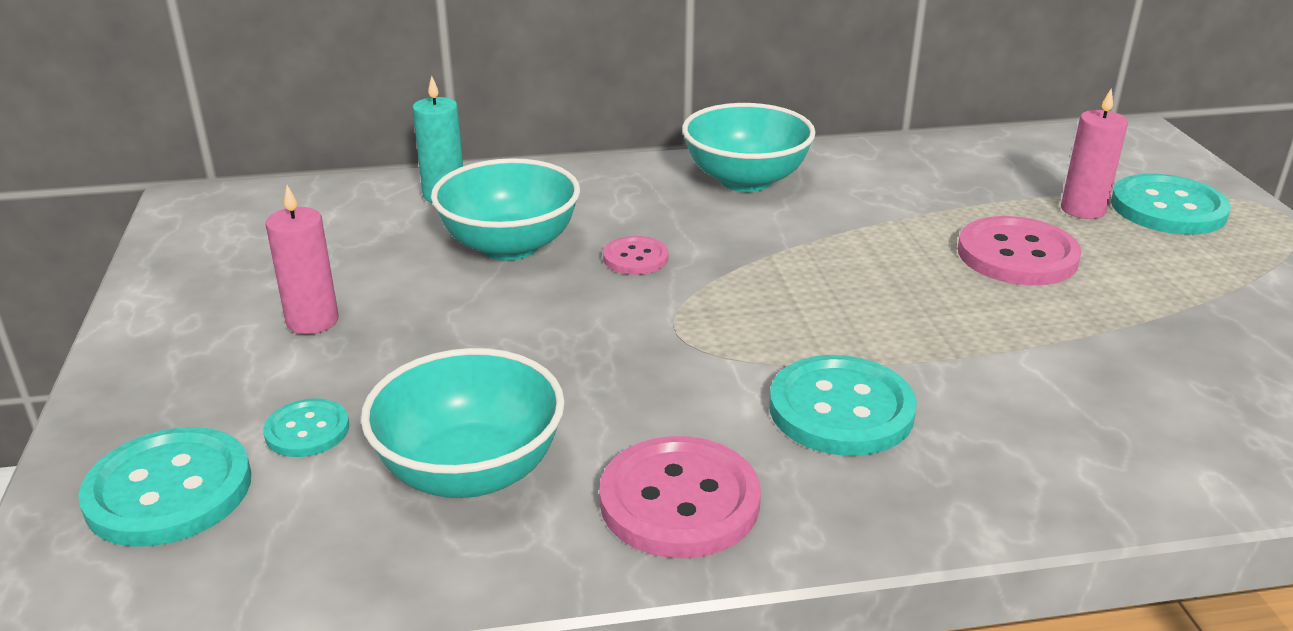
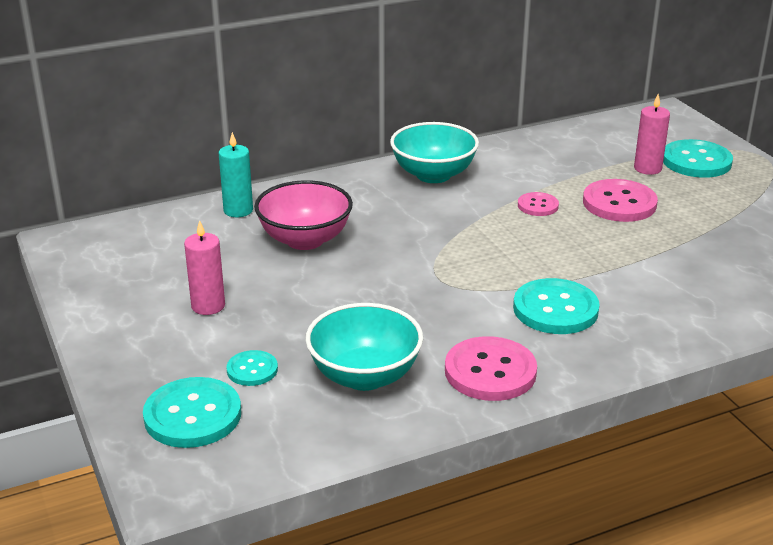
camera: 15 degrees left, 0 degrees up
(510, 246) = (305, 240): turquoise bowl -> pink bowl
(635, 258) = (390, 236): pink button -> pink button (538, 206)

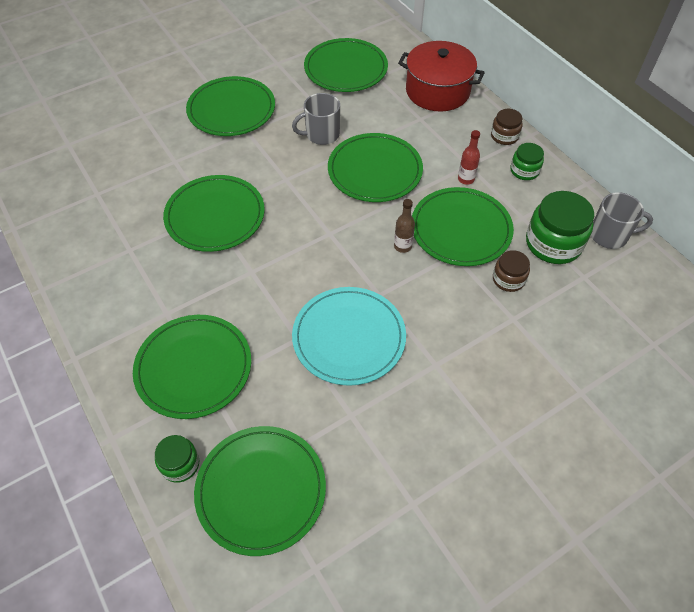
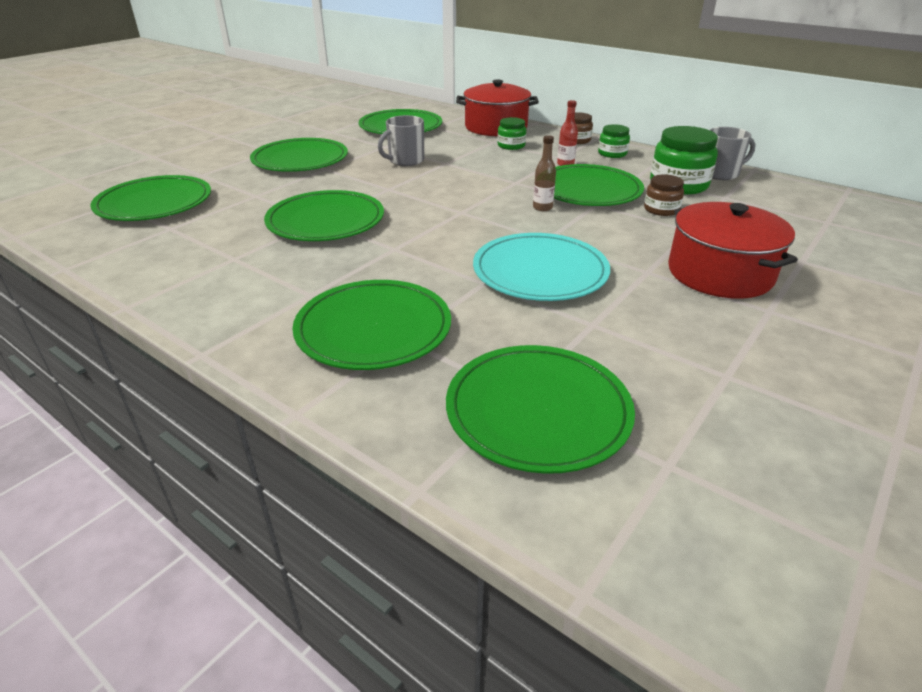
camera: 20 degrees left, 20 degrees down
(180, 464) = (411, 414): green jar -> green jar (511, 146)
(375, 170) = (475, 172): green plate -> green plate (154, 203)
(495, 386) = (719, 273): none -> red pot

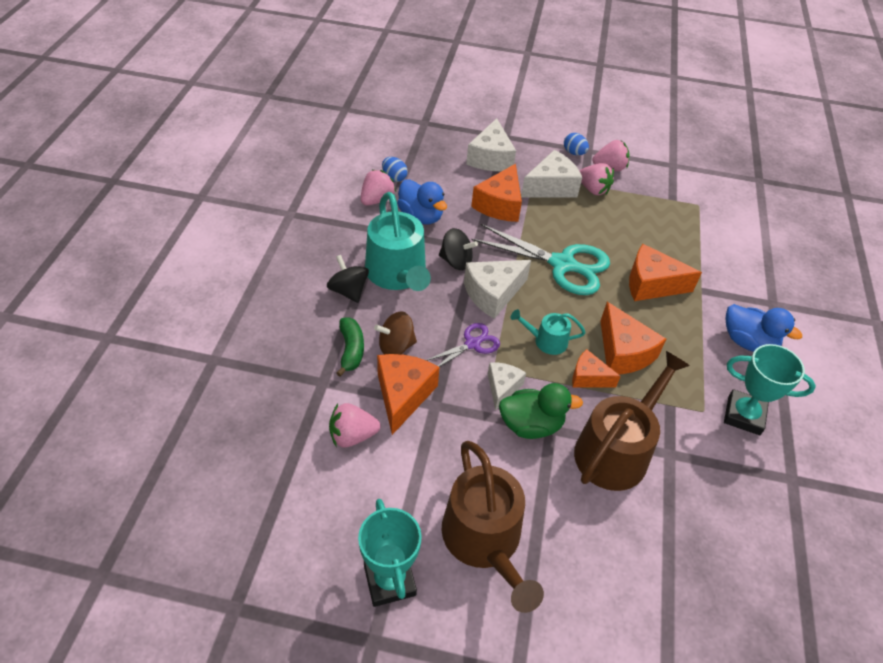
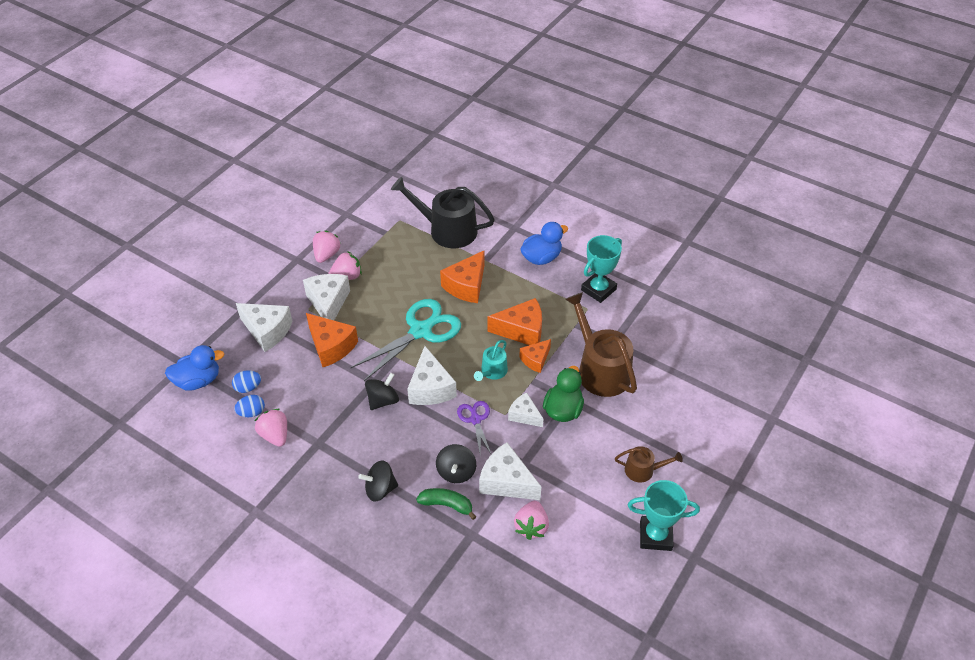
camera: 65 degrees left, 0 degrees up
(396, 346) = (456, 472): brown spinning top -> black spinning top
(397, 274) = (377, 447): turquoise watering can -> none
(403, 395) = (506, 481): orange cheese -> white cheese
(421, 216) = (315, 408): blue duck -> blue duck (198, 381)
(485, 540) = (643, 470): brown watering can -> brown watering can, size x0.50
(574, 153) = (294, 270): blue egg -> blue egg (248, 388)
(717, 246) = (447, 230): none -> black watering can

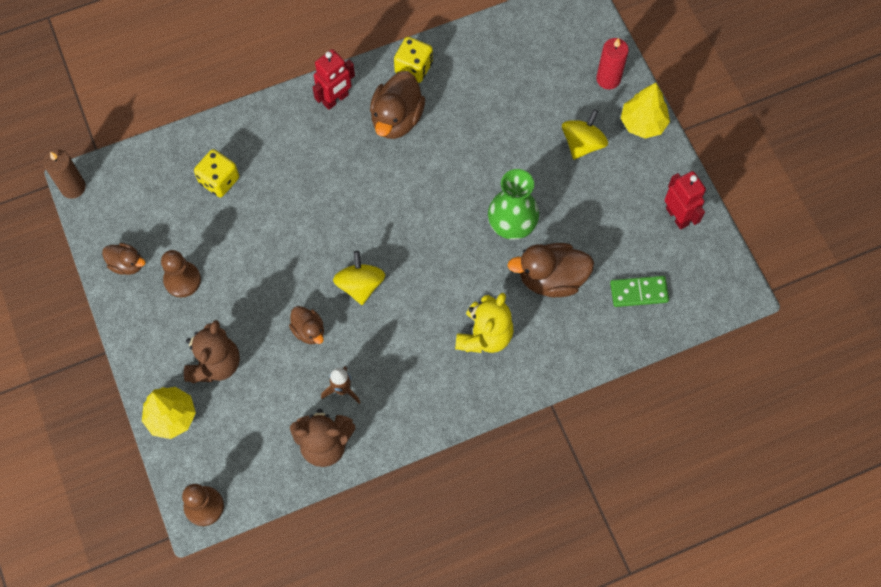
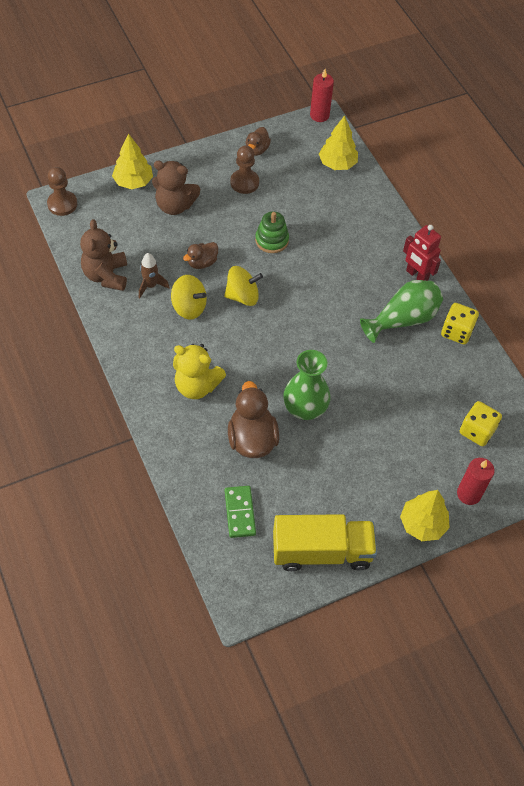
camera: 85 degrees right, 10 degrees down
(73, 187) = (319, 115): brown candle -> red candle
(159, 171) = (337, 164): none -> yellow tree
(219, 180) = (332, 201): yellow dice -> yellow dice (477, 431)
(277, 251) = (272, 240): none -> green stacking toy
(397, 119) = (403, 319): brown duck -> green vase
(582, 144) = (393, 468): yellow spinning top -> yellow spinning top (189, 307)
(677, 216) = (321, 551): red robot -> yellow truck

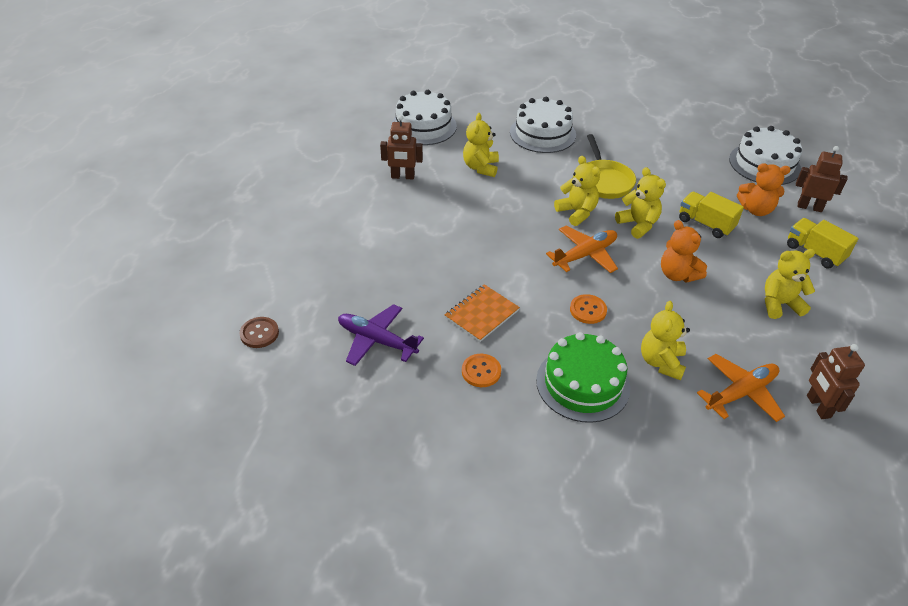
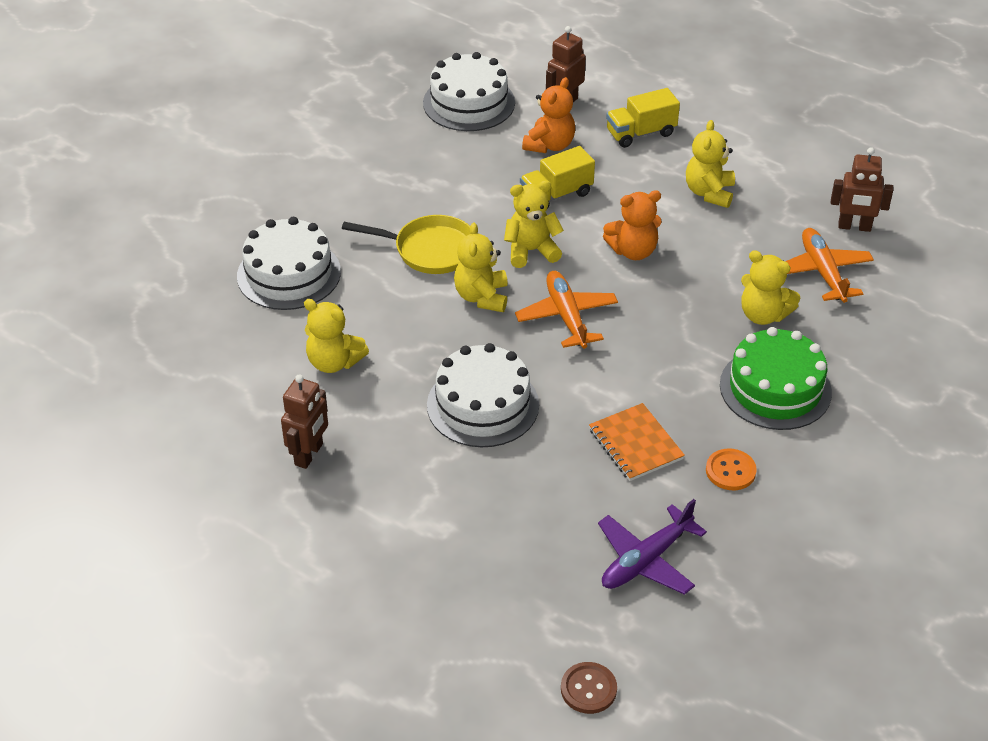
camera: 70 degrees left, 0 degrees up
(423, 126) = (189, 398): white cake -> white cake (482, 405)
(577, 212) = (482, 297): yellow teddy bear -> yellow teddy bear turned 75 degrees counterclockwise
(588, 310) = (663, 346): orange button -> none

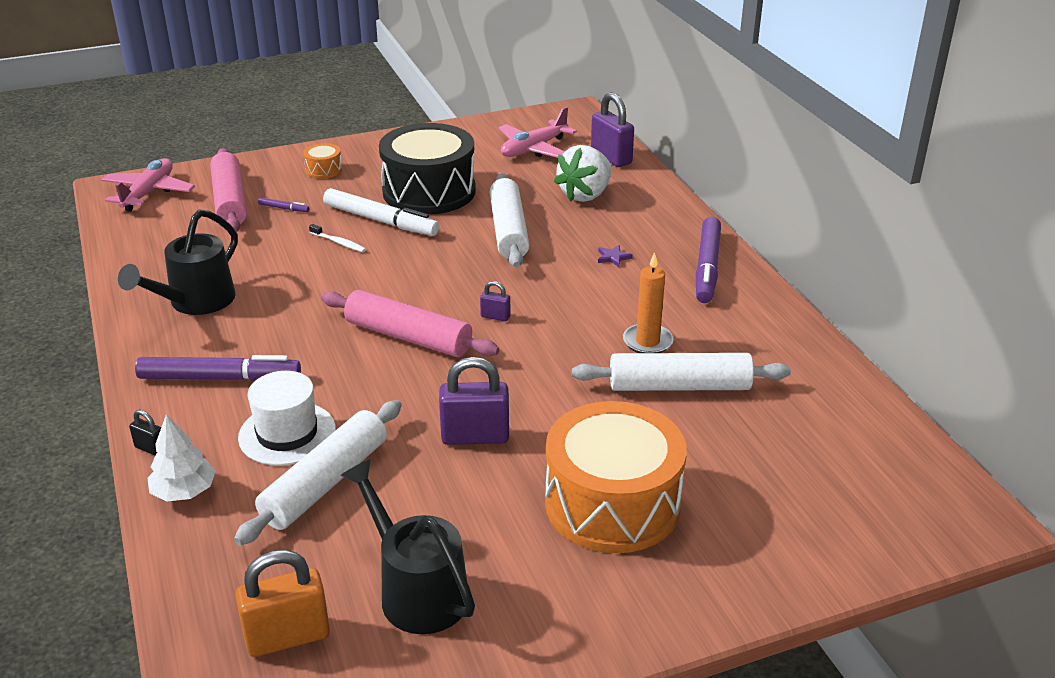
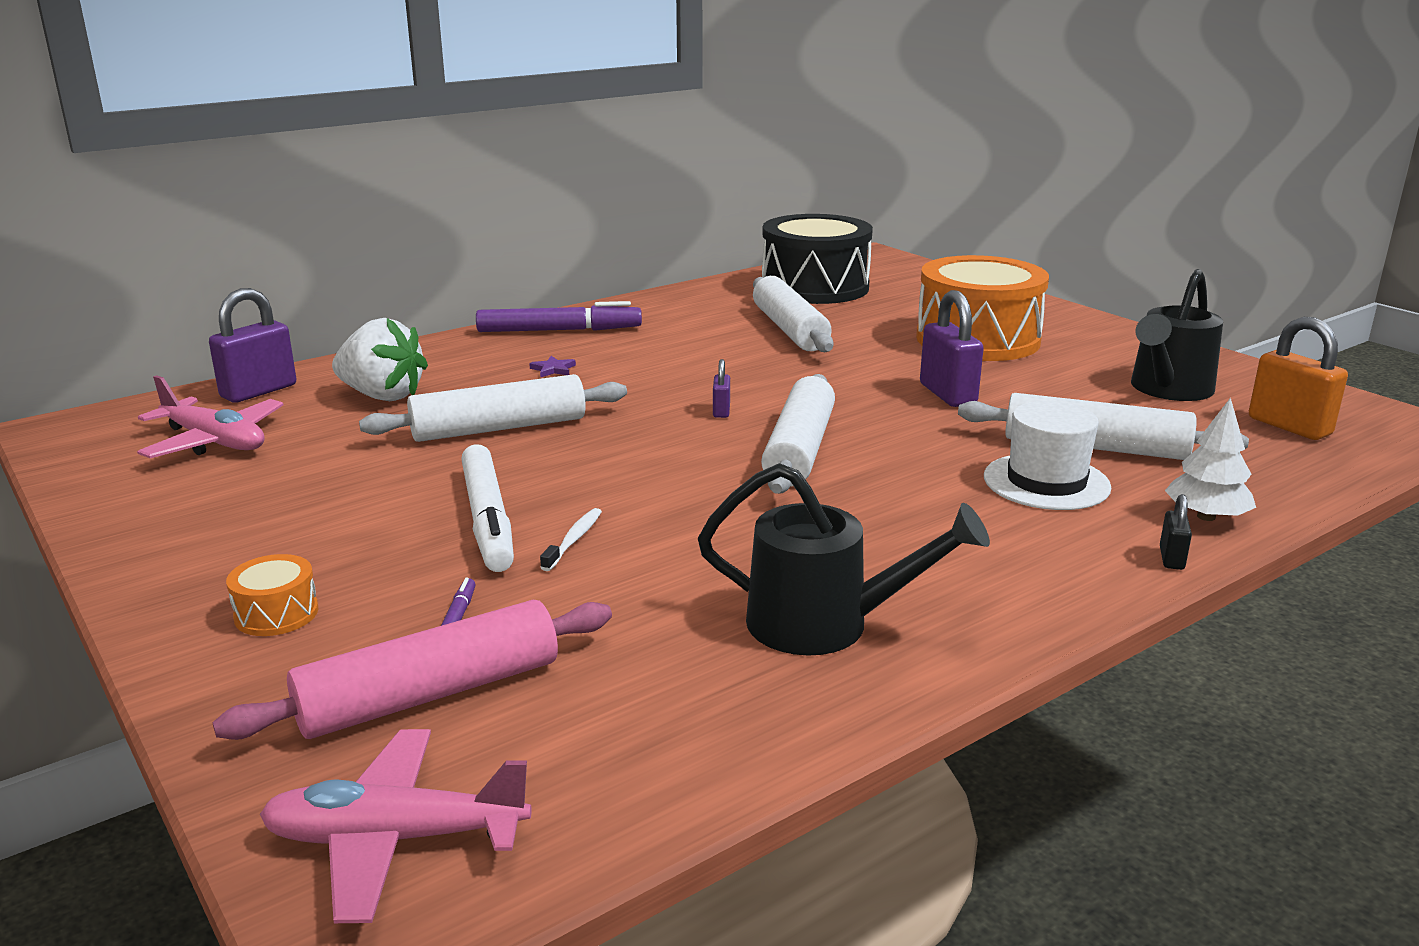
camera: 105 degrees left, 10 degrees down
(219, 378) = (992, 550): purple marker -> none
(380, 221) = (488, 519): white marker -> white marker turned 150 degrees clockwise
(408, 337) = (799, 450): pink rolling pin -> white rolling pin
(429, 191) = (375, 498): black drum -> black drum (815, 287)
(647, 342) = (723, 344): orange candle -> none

**Problem requirements**
Omit every picture, then reproduce the rest of the listing exactly.

**Expected answer**
camera: 15 degrees left, 0 degrees up
(510, 246) = (305, 240): turquoise bowl -> pink bowl
(635, 258) = (390, 236): pink button -> pink button (538, 206)

camera: 20 degrees left, 20 degrees down
(180, 464) = (411, 414): green jar -> green jar (511, 146)
(375, 170) = (475, 172): green plate -> green plate (154, 203)
(495, 386) = (719, 273): none -> red pot

camera: 65 degrees left, 0 degrees up
(396, 346) = (456, 472): brown spinning top -> black spinning top
(397, 274) = (377, 447): turquoise watering can -> none
(403, 395) = (506, 481): orange cheese -> white cheese
(421, 216) = (315, 408): blue duck -> blue duck (198, 381)
(485, 540) = (643, 470): brown watering can -> brown watering can, size x0.50
(574, 153) = (294, 270): blue egg -> blue egg (248, 388)
(717, 246) = (447, 230): none -> black watering can

camera: 85 degrees right, 10 degrees down
(73, 187) = (319, 115): brown candle -> red candle
(159, 171) = (337, 164): none -> yellow tree
(219, 180) = (332, 201): yellow dice -> yellow dice (477, 431)
(277, 251) = (272, 240): none -> green stacking toy
(397, 119) = (403, 319): brown duck -> green vase
(582, 144) = (393, 468): yellow spinning top -> yellow spinning top (189, 307)
(677, 216) = (321, 551): red robot -> yellow truck

camera: 70 degrees left, 0 degrees up
(423, 126) = (189, 398): white cake -> white cake (482, 405)
(577, 212) = (482, 297): yellow teddy bear -> yellow teddy bear turned 75 degrees counterclockwise
(588, 310) = (663, 346): orange button -> none

camera: 105 degrees left, 10 degrees down
(219, 378) = (992, 550): purple marker -> none
(380, 221) = (488, 519): white marker -> white marker turned 150 degrees clockwise
(408, 337) = (799, 450): pink rolling pin -> white rolling pin
(429, 191) = (375, 498): black drum -> black drum (815, 287)
(647, 342) = (723, 344): orange candle -> none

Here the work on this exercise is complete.